▶ **Work to complete**: Please restate the entire listing verbatim.

▶ **Entries supplied**:
....

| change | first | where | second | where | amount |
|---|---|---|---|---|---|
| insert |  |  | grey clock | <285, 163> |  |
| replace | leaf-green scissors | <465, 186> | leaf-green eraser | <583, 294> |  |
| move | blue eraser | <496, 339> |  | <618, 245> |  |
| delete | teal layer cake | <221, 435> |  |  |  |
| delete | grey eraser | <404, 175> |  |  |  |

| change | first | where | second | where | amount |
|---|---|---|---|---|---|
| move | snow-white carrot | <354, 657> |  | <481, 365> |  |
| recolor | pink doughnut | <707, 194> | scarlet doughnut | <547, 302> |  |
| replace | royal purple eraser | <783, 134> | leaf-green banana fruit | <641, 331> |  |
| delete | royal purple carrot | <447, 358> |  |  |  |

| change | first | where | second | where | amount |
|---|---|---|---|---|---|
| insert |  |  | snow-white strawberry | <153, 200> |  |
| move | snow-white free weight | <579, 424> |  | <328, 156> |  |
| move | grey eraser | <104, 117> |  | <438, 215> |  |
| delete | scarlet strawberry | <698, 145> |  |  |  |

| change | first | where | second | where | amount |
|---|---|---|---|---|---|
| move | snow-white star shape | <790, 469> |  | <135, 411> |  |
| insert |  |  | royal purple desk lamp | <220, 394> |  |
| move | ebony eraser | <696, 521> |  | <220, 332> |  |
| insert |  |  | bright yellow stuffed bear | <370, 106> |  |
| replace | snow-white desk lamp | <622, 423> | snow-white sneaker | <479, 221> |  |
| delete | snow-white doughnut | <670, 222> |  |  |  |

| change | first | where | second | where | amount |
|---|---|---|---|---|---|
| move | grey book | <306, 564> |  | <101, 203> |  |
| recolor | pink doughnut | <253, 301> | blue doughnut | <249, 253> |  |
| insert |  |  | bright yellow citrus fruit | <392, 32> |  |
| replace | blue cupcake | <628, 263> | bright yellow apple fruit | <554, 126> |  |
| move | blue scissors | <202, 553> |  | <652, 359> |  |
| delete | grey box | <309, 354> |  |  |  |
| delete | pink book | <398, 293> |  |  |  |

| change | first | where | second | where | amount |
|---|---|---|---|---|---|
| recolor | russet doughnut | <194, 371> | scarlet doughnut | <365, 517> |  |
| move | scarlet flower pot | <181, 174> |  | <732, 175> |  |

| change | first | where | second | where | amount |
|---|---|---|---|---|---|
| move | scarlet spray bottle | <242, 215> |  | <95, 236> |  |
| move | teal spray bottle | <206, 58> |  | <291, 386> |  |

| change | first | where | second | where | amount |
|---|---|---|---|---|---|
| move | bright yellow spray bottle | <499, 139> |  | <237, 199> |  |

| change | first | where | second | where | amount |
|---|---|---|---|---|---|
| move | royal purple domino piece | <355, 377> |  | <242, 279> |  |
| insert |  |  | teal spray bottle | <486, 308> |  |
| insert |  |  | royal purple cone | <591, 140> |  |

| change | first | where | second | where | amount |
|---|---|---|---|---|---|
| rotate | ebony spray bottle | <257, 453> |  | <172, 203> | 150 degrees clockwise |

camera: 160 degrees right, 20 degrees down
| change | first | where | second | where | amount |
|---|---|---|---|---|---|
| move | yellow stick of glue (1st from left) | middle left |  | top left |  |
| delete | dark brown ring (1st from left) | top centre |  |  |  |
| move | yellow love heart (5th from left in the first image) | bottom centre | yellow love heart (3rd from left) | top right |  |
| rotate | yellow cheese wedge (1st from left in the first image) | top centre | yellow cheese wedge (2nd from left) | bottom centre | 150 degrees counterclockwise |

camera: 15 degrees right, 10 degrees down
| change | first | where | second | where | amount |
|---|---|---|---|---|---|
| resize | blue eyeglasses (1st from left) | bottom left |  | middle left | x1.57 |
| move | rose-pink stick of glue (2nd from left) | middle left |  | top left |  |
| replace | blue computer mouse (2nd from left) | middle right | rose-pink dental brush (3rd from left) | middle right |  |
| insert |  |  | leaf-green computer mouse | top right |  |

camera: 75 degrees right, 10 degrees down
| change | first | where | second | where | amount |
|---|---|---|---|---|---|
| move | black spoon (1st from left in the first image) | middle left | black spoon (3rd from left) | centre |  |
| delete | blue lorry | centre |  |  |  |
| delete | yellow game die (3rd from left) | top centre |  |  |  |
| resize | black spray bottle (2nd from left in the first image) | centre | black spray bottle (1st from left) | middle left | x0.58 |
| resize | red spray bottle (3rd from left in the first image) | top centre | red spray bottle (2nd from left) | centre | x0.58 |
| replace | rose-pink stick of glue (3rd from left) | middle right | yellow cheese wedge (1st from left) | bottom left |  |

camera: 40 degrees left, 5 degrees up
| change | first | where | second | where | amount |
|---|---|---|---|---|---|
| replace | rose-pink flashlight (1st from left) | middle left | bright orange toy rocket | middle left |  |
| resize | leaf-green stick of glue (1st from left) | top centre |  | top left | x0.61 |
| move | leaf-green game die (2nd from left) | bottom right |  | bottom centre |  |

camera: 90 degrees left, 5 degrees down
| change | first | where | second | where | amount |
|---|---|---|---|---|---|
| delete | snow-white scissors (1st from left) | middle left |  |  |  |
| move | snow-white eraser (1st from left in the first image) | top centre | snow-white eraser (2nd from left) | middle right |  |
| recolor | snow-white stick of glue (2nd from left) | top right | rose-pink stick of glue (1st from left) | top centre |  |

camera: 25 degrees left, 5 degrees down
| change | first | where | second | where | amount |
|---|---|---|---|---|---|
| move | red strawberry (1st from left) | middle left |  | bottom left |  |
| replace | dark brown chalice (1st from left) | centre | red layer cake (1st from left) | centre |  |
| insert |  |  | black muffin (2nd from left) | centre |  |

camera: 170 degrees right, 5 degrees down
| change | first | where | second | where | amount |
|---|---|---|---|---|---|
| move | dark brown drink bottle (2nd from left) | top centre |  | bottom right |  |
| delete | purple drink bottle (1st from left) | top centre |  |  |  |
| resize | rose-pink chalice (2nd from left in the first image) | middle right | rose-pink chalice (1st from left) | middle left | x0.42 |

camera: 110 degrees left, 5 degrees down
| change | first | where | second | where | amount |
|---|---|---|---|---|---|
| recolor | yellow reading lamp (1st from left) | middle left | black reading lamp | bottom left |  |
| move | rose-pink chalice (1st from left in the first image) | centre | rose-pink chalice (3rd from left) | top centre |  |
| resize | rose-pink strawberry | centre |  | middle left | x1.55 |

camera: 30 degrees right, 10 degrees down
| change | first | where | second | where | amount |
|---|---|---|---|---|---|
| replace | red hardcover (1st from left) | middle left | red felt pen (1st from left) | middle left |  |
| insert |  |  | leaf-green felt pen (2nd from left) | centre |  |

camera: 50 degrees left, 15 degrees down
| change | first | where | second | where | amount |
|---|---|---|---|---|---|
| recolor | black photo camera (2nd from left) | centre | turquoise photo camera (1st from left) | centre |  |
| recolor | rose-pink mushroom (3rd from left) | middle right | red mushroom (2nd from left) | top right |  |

....

▶ **Response below**:
| change | first | where | second | where | amount |
|---|---|---|---|---|---|
| insert |  |  | grey clock | <285, 163> |  |
| replace | leaf-green scissors | <465, 186> | leaf-green eraser | <583, 294> |  |
| move | blue eraser | <496, 339> |  | <618, 245> |  |
| delete | teal layer cake | <221, 435> |  |  |  |
| delete | grey eraser | <404, 175> |  |  |  |

| change | first | where | second | where | amount |
|---|---|---|---|---|---|
| move | snow-white carrot | <354, 657> |  | <481, 365> |  |
| recolor | pink doughnut | <707, 194> | scarlet doughnut | <547, 302> |  |
| replace | royal purple eraser | <783, 134> | leaf-green banana fruit | <641, 331> |  |
| delete | royal purple carrot | <447, 358> |  |  |  |

| change | first | where | second | where | amount |
|---|---|---|---|---|---|
| insert |  |  | snow-white strawberry | <153, 200> |  |
| move | snow-white free weight | <579, 424> |  | <328, 156> |  |
| move | grey eraser | <104, 117> |  | <438, 215> |  |
| delete | scarlet strawberry | <698, 145> |  |  |  |

| change | first | where | second | where | amount |
|---|---|---|---|---|---|
| move | snow-white star shape | <790, 469> |  | <135, 411> |  |
| insert |  |  | royal purple desk lamp | <220, 394> |  |
| move | ebony eraser | <696, 521> |  | <220, 332> |  |
| insert |  |  | bright yellow stuffed bear | <370, 106> |  |
| replace | snow-white desk lamp | <622, 423> | snow-white sneaker | <479, 221> |  |
| delete | snow-white doughnut | <670, 222> |  |  |  |

| change | first | where | second | where | amount |
|---|---|---|---|---|---|
| move | grey book | <306, 564> |  | <101, 203> |  |
| recolor | pink doughnut | <253, 301> | blue doughnut | <249, 253> |  |
| insert |  |  | bright yellow citrus fruit | <392, 32> |  |
| replace | blue cupcake | <628, 263> | bright yellow apple fruit | <554, 126> |  |
| move | blue scissors | <202, 553> |  | <652, 359> |  |
| delete | grey box | <309, 354> |  |  |  |
| delete | pink book | <398, 293> |  |  |  |

| change | first | where | second | where | amount |
|---|---|---|---|---|---|
| recolor | russet doughnut | <194, 371> | scarlet doughnut | <365, 517> |  |
| move | scarlet flower pot | <181, 174> |  | <732, 175> |  |

| change | first | where | second | where | amount |
|---|---|---|---|---|---|
| move | scarlet spray bottle | <242, 215> |  | <95, 236> |  |
| move | teal spray bottle | <206, 58> |  | <291, 386> |  |

| change | first | where | second | where | amount |
|---|---|---|---|---|---|
| move | bright yellow spray bottle | <499, 139> |  | <237, 199> |  |

| change | first | where | second | where | amount |
|---|---|---|---|---|---|
| move | royal purple domino piece | <355, 377> |  | <242, 279> |  |
| insert |  |  | teal spray bottle | <486, 308> |  |
| insert |  |  | royal purple cone | <591, 140> |  |

| change | first | where | second | where | amount |
|---|---|---|---|---|---|
| rotate | ebony spray bottle | <257, 453> |  | <172, 203> | 150 degrees clockwise |

camera: 160 degrees right, 20 degrees down
| change | first | where | second | where | amount |
|---|---|---|---|---|---|
| move | yellow stick of glue (1st from left) | middle left |  | top left |  |
| delete | dark brown ring (1st from left) | top centre |  |  |  |
| move | yellow love heart (5th from left in the first image) | bottom centre | yellow love heart (3rd from left) | top right |  |
| rotate | yellow cheese wedge (1st from left in the first image) | top centre | yellow cheese wedge (2nd from left) | bottom centre | 150 degrees counterclockwise |

camera: 15 degrees right, 10 degrees down
| change | first | where | second | where | amount |
|---|---|---|---|---|---|
| resize | blue eyeglasses (1st from left) | bottom left |  | middle left | x1.57 |
| move | rose-pink stick of glue (2nd from left) | middle left |  | top left |  |
| replace | blue computer mouse (2nd from left) | middle right | rose-pink dental brush (3rd from left) | middle right |  |
| insert |  |  | leaf-green computer mouse | top right |  |

camera: 75 degrees right, 10 degrees down
| change | first | where | second | where | amount |
|---|---|---|---|---|---|
| move | black spoon (1st from left in the first image) | middle left | black spoon (3rd from left) | centre |  |
| delete | blue lorry | centre |  |  |  |
| delete | yellow game die (3rd from left) | top centre |  |  |  |
| resize | black spray bottle (2nd from left in the first image) | centre | black spray bottle (1st from left) | middle left | x0.58 |
| resize | red spray bottle (3rd from left in the first image) | top centre | red spray bottle (2nd from left) | centre | x0.58 |
| replace | rose-pink stick of glue (3rd from left) | middle right | yellow cheese wedge (1st from left) | bottom left |  |

camera: 40 degrees left, 5 degrees up
| change | first | where | second | where | amount |
|---|---|---|---|---|---|
| replace | rose-pink flashlight (1st from left) | middle left | bright orange toy rocket | middle left |  |
| resize | leaf-green stick of glue (1st from left) | top centre |  | top left | x0.61 |
| move | leaf-green game die (2nd from left) | bottom right |  | bottom centre |  |

camera: 90 degrees left, 5 degrees down
| change | first | where | second | where | amount |
|---|---|---|---|---|---|
| delete | snow-white scissors (1st from left) | middle left |  |  |  |
| move | snow-white eraser (1st from left in the first image) | top centre | snow-white eraser (2nd from left) | middle right |  |
| recolor | snow-white stick of glue (2nd from left) | top right | rose-pink stick of glue (1st from left) | top centre |  |

camera: 25 degrees left, 5 degrees down
| change | first | where | second | where | amount |
|---|---|---|---|---|---|
| move | red strawberry (1st from left) | middle left |  | bottom left |  |
| replace | dark brown chalice (1st from left) | centre | red layer cake (1st from left) | centre |  |
| insert |  |  | black muffin (2nd from left) | centre |  |

camera: 170 degrees right, 5 degrees down
| change | first | where | second | where | amount |
|---|---|---|---|---|---|
| move | dark brown drink bottle (2nd from left) | top centre |  | bottom right |  |
| delete | purple drink bottle (1st from left) | top centre |  |  |  |
| resize | rose-pink chalice (2nd from left in the first image) | middle right | rose-pink chalice (1st from left) | middle left | x0.42 |

camera: 110 degrees left, 5 degrees down
| change | first | where | second | where | amount |
|---|---|---|---|---|---|
| recolor | yellow reading lamp (1st from left) | middle left | black reading lamp | bottom left |  |
| move | rose-pink chalice (1st from left in the first image) | centre | rose-pink chalice (3rd from left) | top centre |  |
| resize | rose-pink strawberry | centre |  | middle left | x1.55 |

camera: 30 degrees right, 10 degrees down
| change | first | where | second | where | amount |
|---|---|---|---|---|---|
| replace | red hardcover (1st from left) | middle left | red felt pen (1st from left) | middle left |  |
| insert |  |  | leaf-green felt pen (2nd from left) | centre |  |

camera: 50 degrees left, 15 degrees down
| change | first | where | second | where | amount |
|---|---|---|---|---|---|
| recolor | black photo camera (2nd from left) | centre | turquoise photo camera (1st from left) | centre |  |
| recolor | rose-pink mushroom (3rd from left) | middle right | red mushroom (2nd from left) | top right |  |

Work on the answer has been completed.